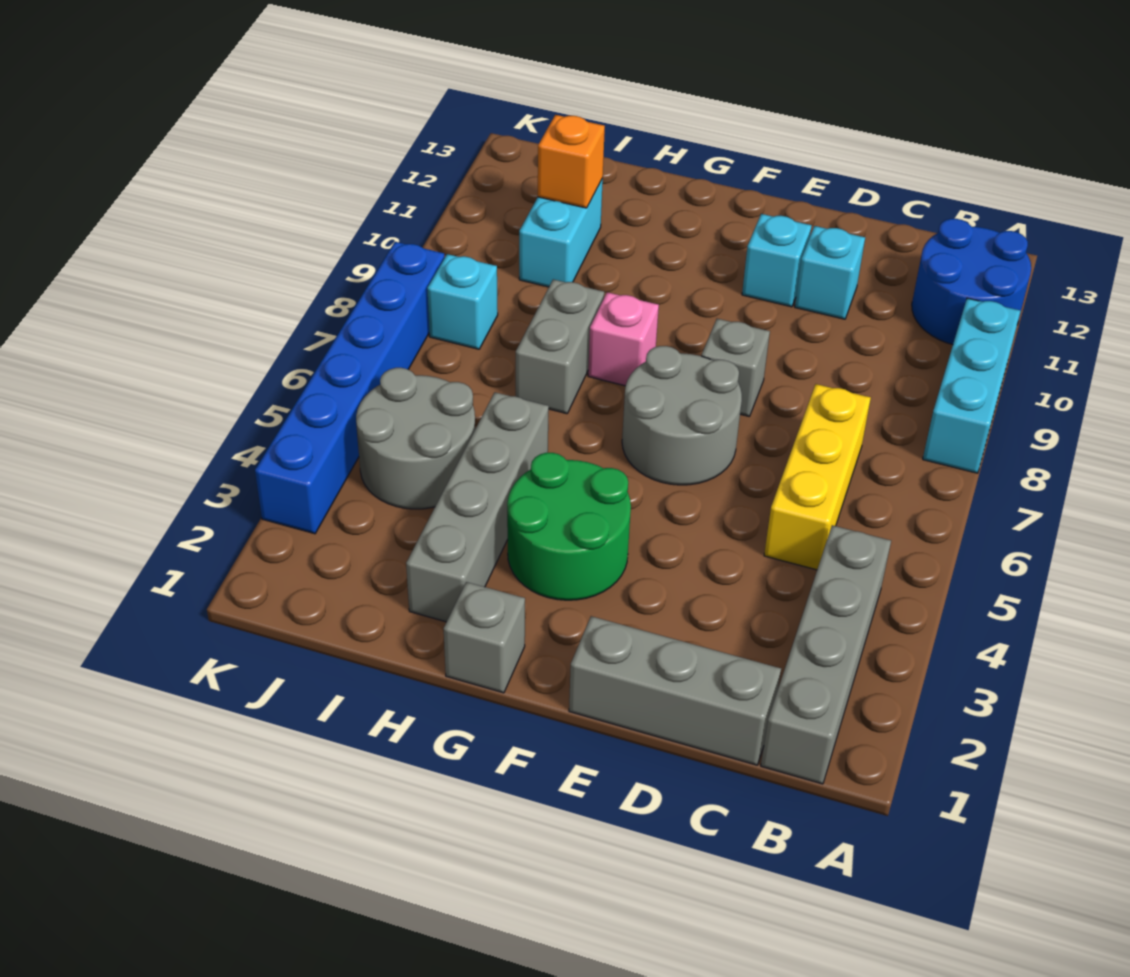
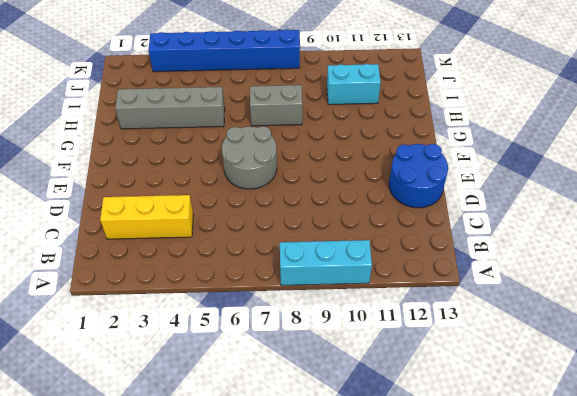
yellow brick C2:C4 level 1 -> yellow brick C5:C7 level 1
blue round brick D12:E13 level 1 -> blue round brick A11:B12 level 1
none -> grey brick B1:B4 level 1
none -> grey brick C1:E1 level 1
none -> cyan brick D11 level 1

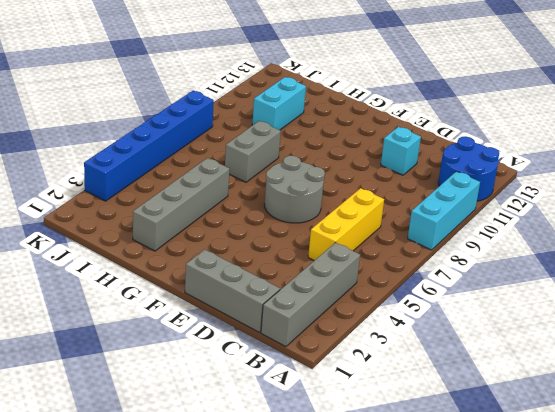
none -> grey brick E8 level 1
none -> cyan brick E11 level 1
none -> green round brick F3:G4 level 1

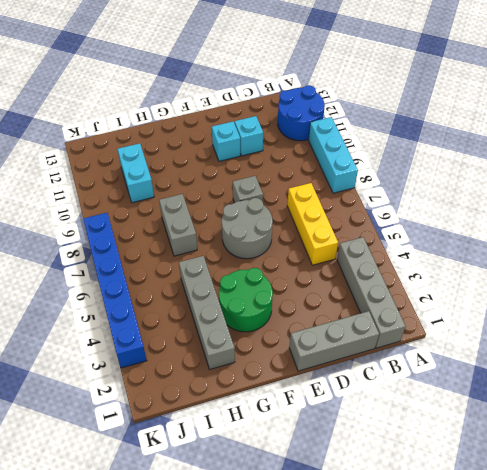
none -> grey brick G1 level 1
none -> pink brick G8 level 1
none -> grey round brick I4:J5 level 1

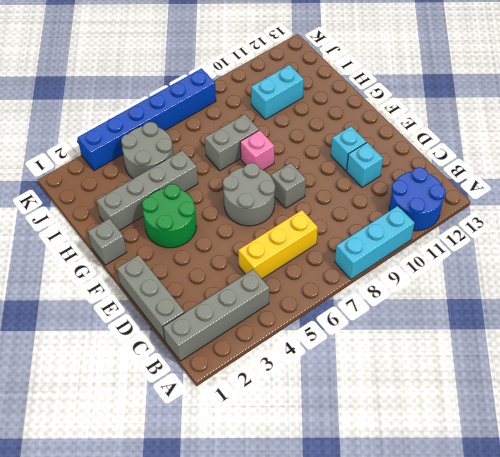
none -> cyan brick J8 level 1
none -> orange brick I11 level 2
■ ■ ■ ■
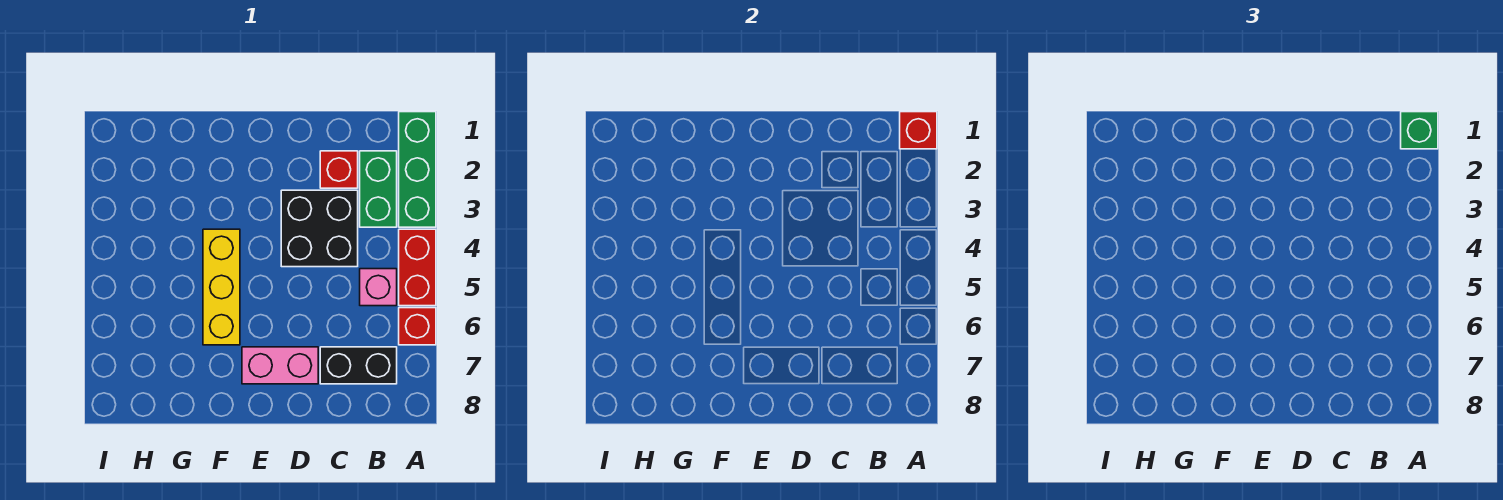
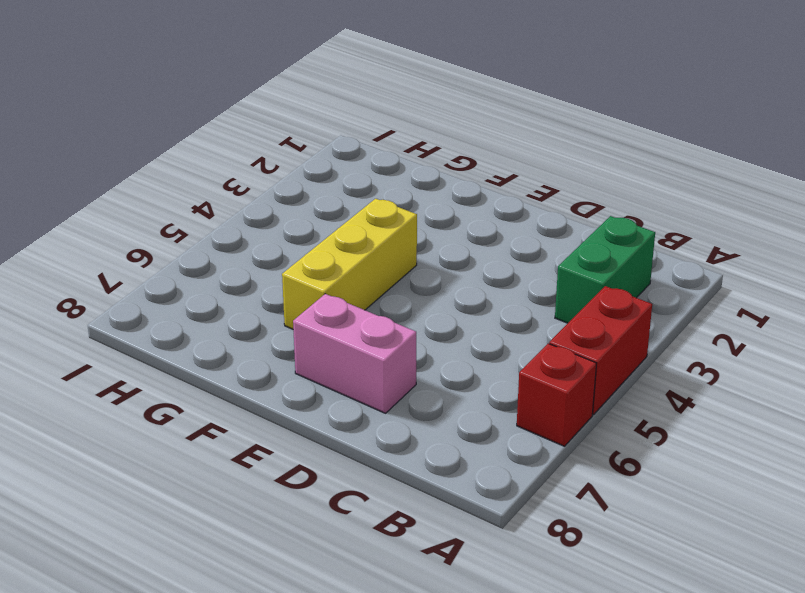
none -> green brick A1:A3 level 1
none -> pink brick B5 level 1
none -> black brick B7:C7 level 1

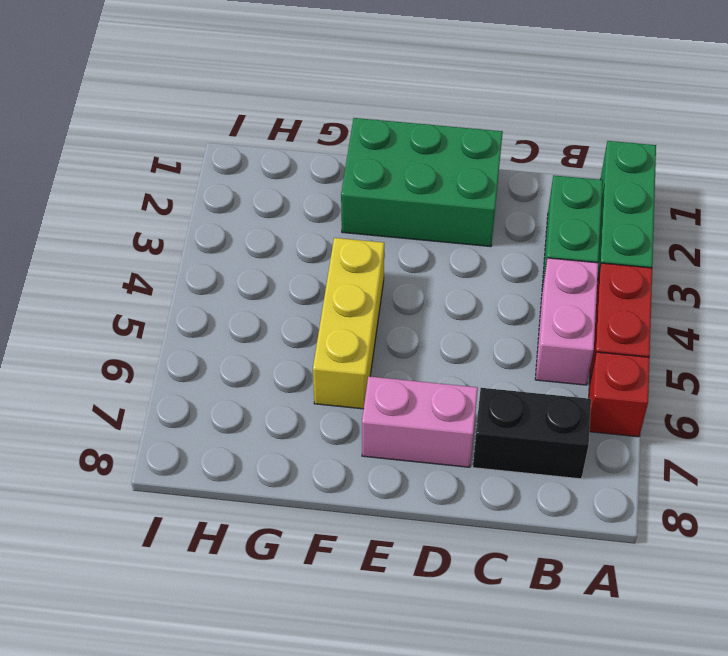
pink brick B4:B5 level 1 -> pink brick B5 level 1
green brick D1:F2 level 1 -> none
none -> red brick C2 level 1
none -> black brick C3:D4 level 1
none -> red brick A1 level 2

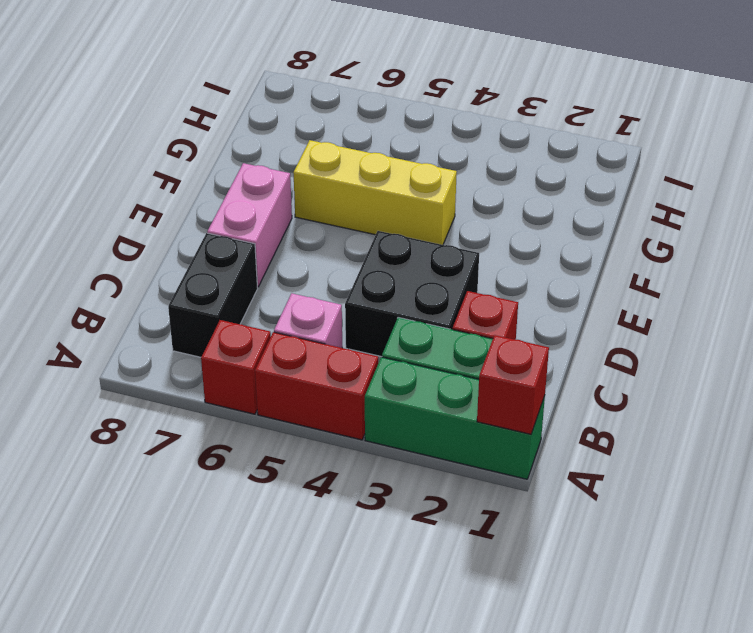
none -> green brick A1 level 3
■ ■ ■ ■
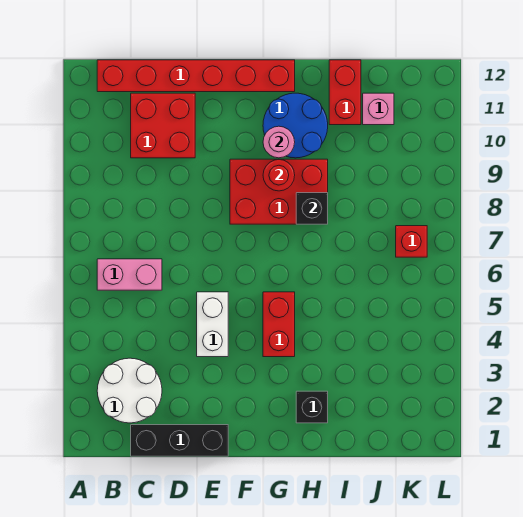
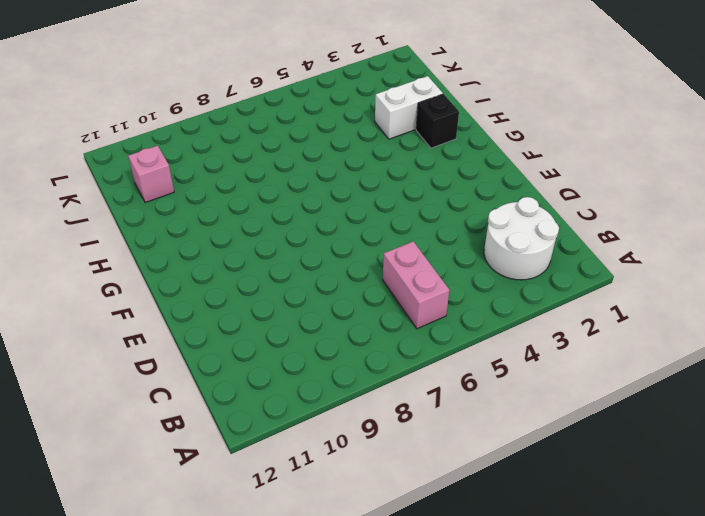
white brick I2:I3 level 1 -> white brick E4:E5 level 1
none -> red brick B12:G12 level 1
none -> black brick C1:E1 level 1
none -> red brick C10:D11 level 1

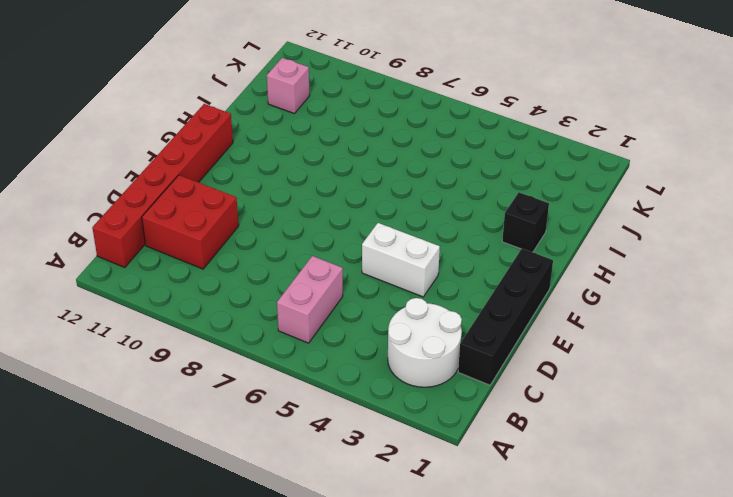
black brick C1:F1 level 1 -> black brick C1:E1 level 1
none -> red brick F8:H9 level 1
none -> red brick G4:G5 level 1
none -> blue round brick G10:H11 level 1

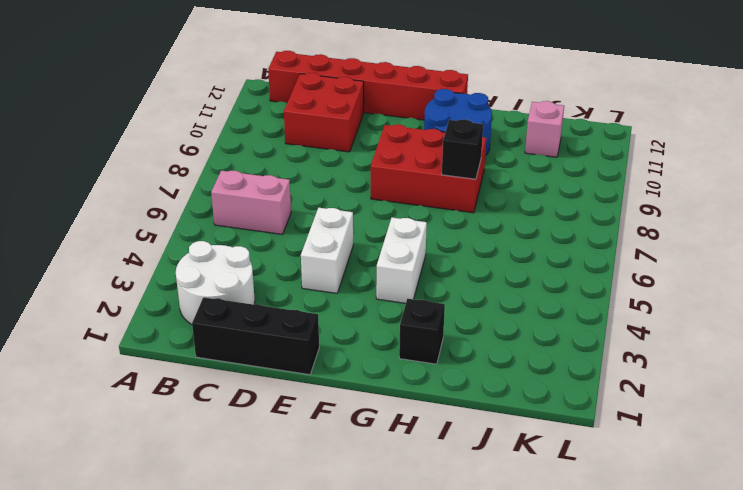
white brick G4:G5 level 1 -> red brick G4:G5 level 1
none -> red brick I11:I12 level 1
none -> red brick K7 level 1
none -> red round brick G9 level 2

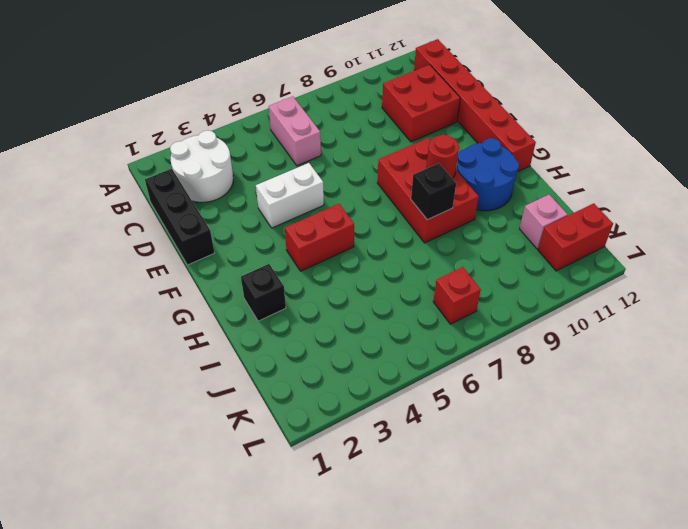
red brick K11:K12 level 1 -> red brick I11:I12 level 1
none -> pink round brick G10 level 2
■ ■ ■ ■
An exact transcription is needed of the lines from the one with "yellow brick C2:C4" to the one with "none -> orange brick I11 level 2" above, both ends included, with pictures left out.

## [SOLUTION BELOW]
yellow brick C2:C4 level 1 -> yellow brick C5:C7 level 1
blue round brick D12:E13 level 1 -> blue round brick A11:B12 level 1
none -> grey brick B1:B4 level 1
none -> grey brick C1:E1 level 1
none -> cyan brick D11 level 1

none -> grey brick E8 level 1
none -> cyan brick E11 level 1
none -> green round brick F3:G4 level 1

none -> grey brick G1 level 1
none -> pink brick G8 level 1
none -> grey round brick I4:J5 level 1

none -> cyan brick J8 level 1
none -> orange brick I11 level 2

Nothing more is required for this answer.